— DATA FOR PROCESSING —
+--

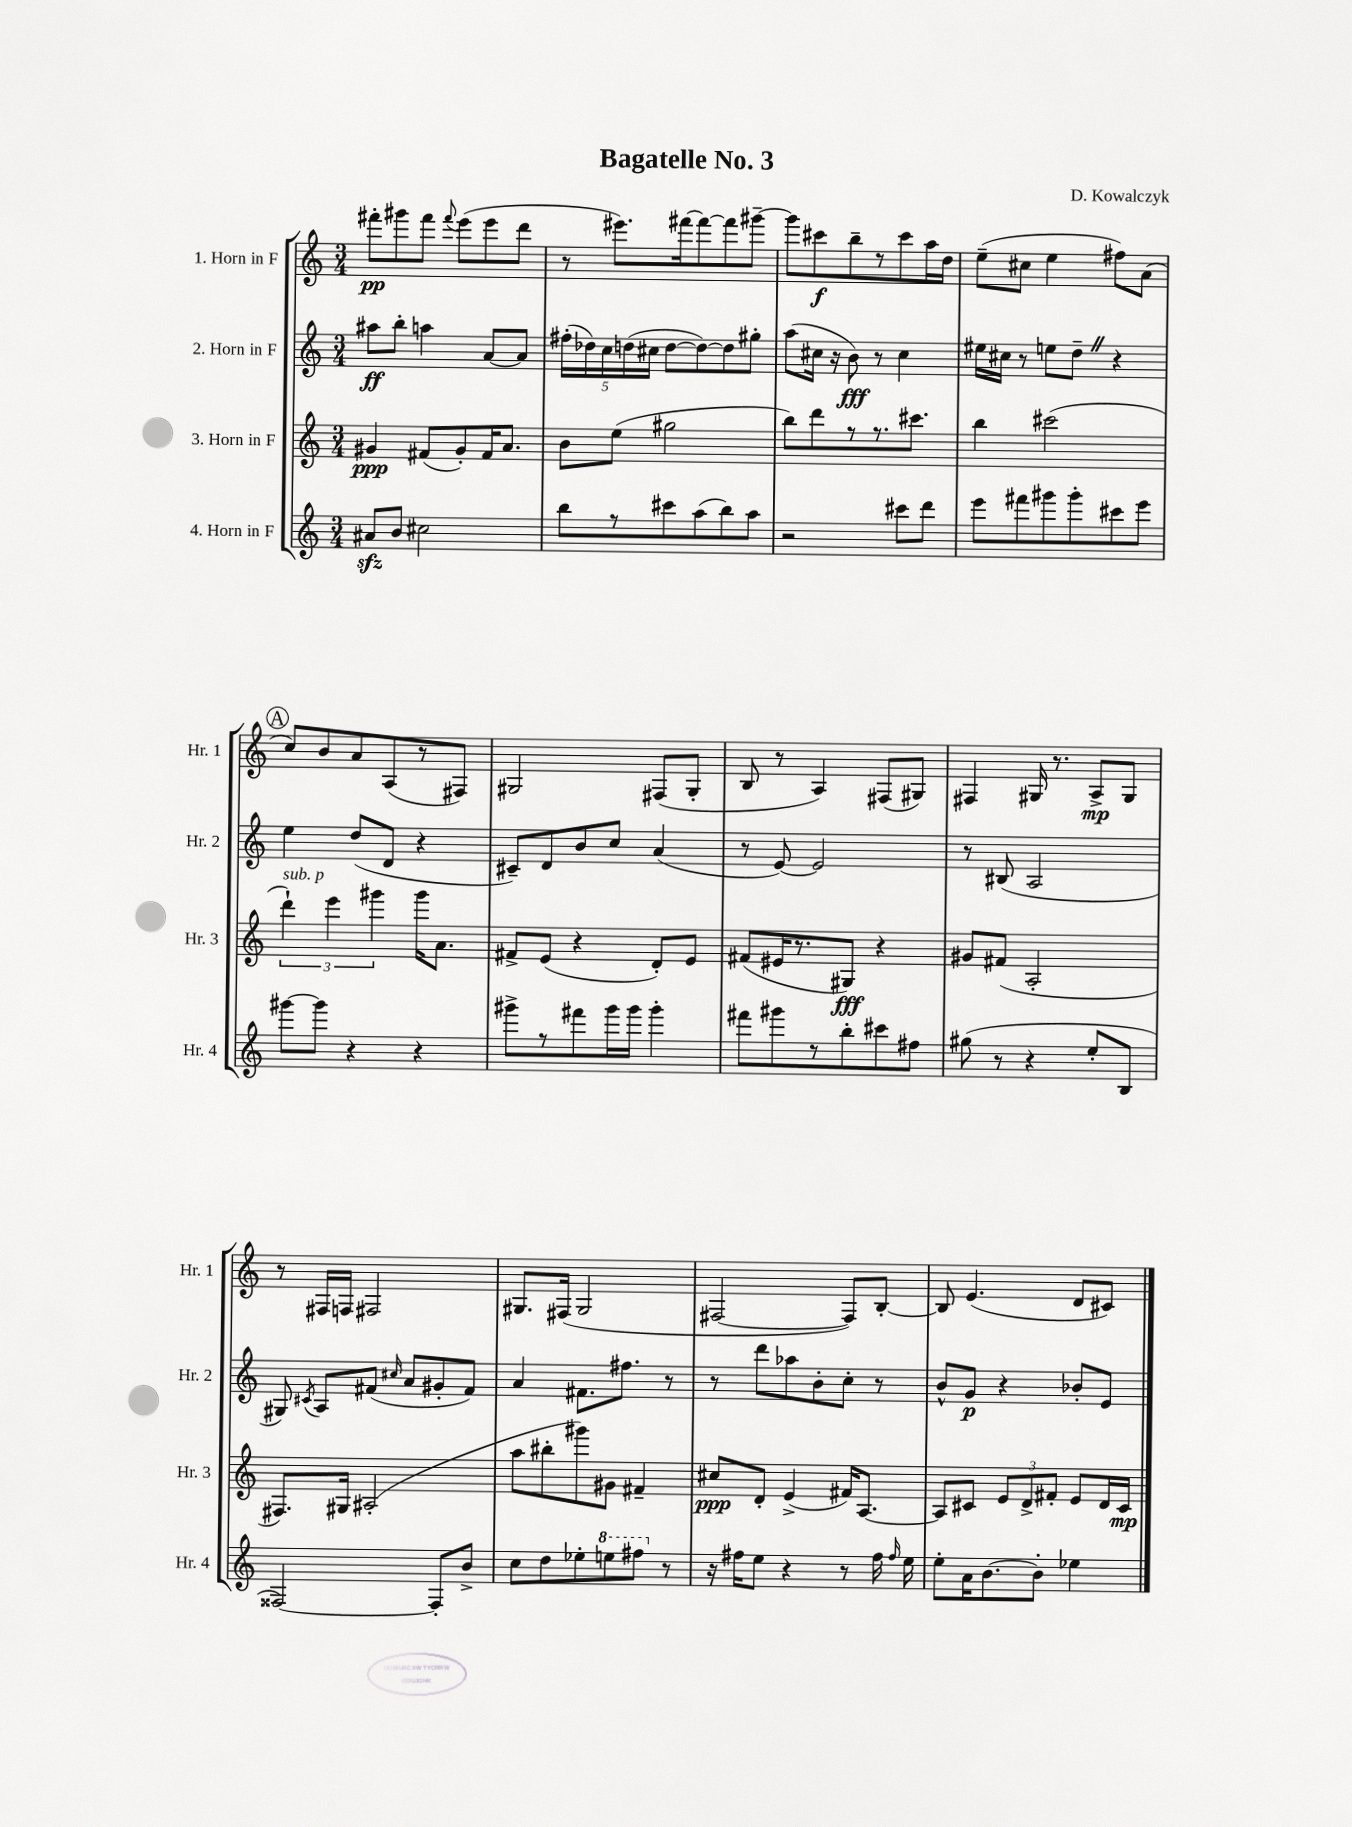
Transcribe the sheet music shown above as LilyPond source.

+--

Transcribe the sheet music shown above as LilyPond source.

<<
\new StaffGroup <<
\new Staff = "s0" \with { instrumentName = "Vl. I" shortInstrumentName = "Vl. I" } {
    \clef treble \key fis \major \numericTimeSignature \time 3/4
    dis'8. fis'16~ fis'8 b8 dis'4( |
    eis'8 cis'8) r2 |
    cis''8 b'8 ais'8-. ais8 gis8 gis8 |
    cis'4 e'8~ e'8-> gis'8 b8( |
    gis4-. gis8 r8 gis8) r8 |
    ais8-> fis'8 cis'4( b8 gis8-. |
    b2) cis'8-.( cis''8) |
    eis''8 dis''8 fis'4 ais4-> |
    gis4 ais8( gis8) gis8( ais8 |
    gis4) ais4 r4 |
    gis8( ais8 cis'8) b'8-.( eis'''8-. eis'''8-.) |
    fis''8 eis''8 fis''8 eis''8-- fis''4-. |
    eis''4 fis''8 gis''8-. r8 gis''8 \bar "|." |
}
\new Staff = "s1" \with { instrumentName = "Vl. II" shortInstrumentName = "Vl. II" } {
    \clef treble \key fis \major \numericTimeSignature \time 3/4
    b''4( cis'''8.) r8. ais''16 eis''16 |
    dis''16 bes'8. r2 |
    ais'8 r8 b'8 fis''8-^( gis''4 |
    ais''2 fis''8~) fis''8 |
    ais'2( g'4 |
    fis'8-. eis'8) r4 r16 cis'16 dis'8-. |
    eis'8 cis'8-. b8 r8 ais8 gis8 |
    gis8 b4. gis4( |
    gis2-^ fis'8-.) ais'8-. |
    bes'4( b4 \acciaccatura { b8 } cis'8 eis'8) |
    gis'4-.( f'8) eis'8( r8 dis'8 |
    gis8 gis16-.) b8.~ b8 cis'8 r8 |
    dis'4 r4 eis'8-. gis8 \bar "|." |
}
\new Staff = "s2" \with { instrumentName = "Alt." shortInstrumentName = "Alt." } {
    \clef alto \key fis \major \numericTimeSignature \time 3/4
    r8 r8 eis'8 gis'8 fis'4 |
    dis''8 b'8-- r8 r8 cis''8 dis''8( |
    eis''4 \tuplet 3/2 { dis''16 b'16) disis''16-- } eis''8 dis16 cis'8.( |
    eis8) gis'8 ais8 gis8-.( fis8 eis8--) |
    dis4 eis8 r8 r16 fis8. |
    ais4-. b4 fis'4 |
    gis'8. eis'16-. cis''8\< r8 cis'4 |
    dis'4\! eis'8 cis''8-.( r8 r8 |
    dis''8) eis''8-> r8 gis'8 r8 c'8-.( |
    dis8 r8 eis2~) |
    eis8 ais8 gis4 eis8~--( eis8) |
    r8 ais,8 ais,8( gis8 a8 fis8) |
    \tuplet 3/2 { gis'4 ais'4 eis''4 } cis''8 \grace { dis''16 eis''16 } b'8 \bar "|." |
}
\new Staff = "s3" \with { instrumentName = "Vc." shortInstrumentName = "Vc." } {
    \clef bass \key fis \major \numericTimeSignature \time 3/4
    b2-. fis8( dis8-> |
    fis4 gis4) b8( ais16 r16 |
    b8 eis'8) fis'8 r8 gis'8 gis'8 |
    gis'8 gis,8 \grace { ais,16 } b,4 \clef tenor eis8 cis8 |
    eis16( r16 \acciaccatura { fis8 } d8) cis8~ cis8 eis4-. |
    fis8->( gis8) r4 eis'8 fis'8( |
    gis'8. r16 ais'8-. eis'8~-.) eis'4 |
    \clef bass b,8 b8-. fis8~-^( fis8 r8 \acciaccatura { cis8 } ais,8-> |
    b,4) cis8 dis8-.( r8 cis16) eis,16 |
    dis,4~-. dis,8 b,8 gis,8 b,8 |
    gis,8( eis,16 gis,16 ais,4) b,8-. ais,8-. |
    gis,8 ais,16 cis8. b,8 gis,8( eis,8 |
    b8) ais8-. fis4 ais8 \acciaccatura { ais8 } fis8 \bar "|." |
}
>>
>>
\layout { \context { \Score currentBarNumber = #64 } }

+--

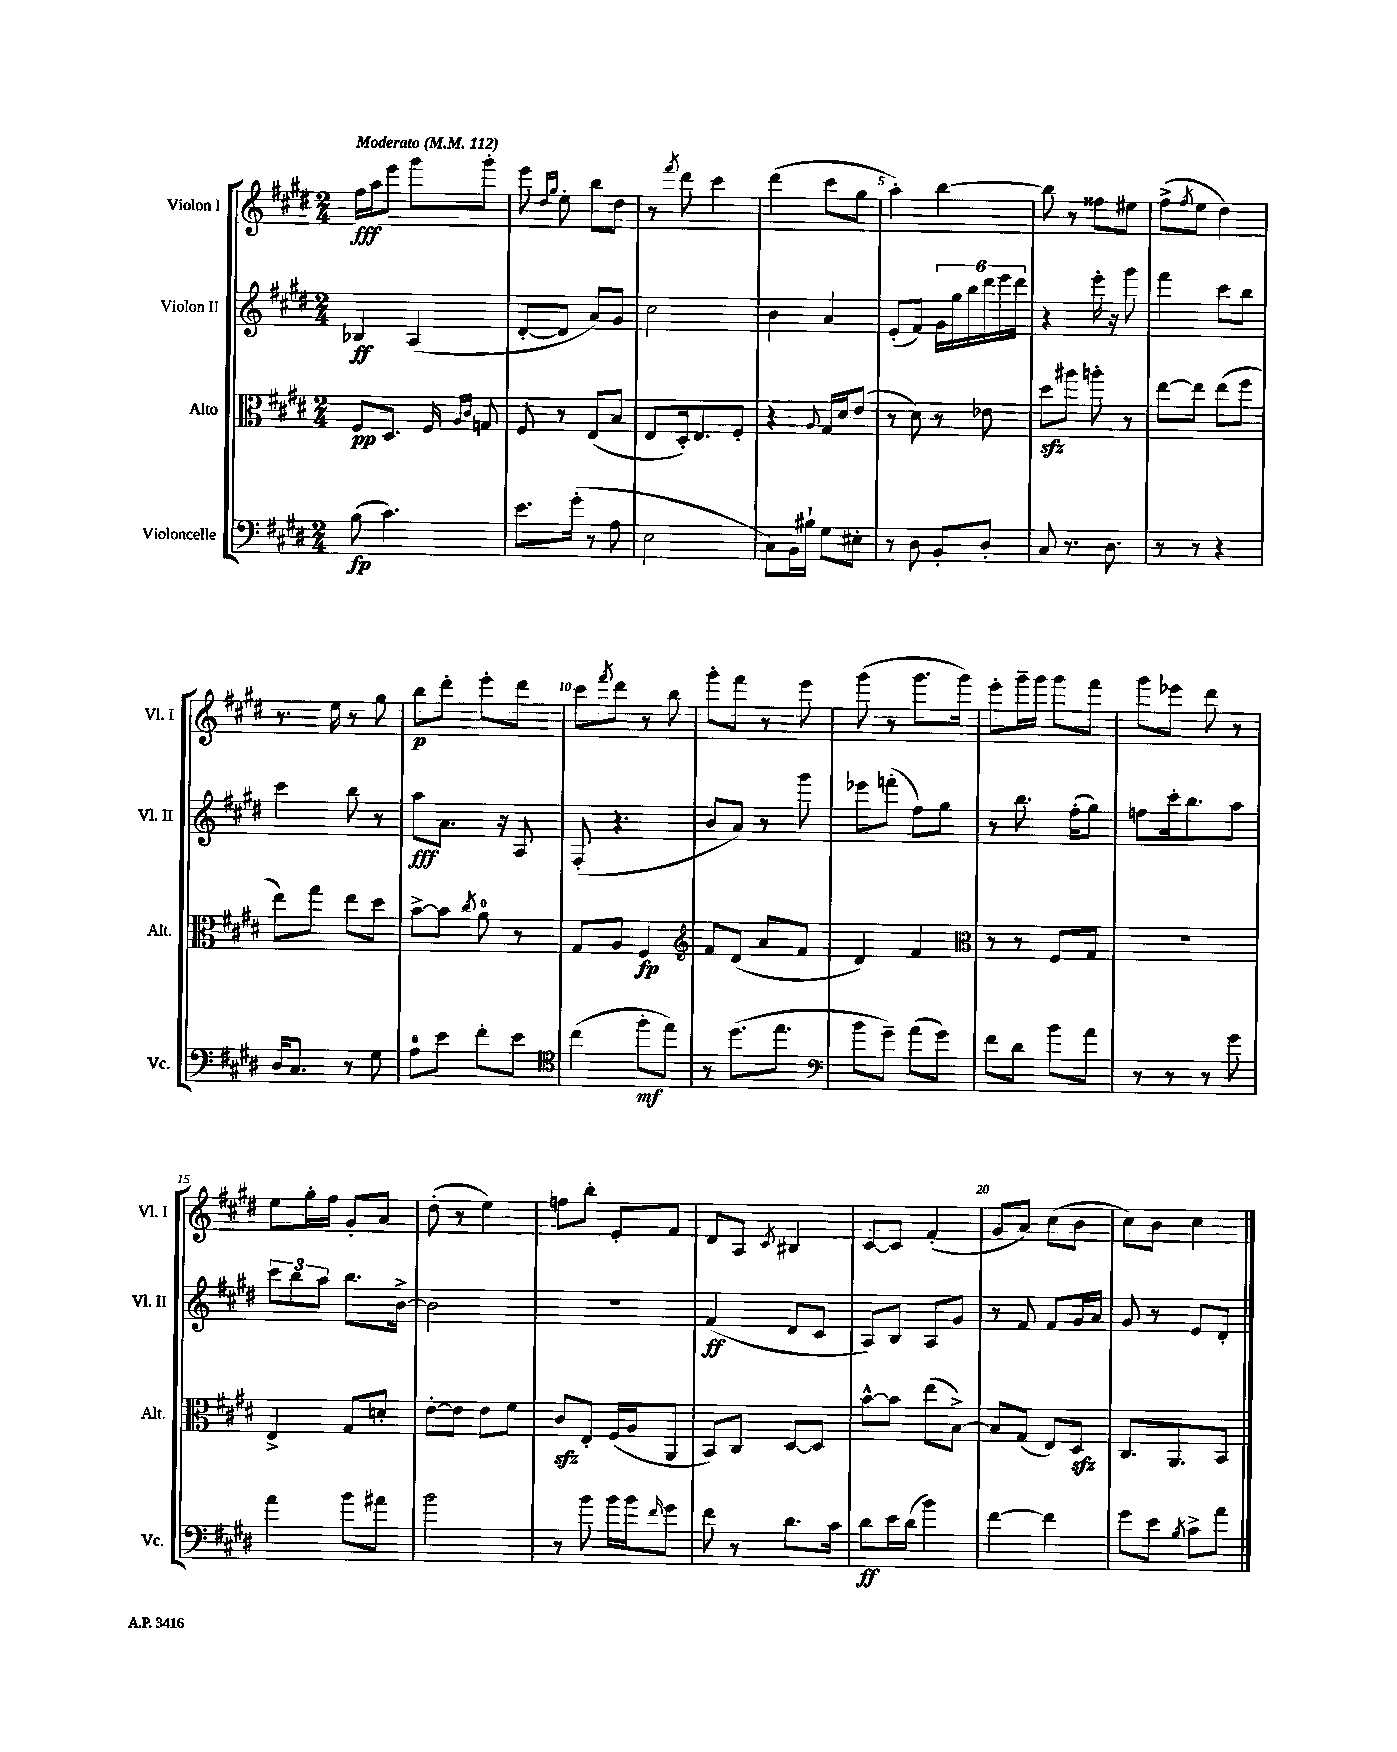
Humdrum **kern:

+--

— INSTRUCTIONS TO FOLLOW —
Select each line in the material that contains the string "acciaccatura", treating uppercase and lowercase letters as different.

— SOLUTION TO THIS PROBLEM —
    bes'4( b4 \acciaccatura { b8 } cis'8 eis'8) |
    eis16( r16 \acciaccatura { fis8 } d8) cis8~ cis8 eis4-. |
    \clef bass b,8 b8-. fis8~-^( fis8 r8 \acciaccatura { cis8 } ais,8-> |
    b8) ais8-. fis4 ais8 \acciaccatura { ais8 } fis8 \bar "|." |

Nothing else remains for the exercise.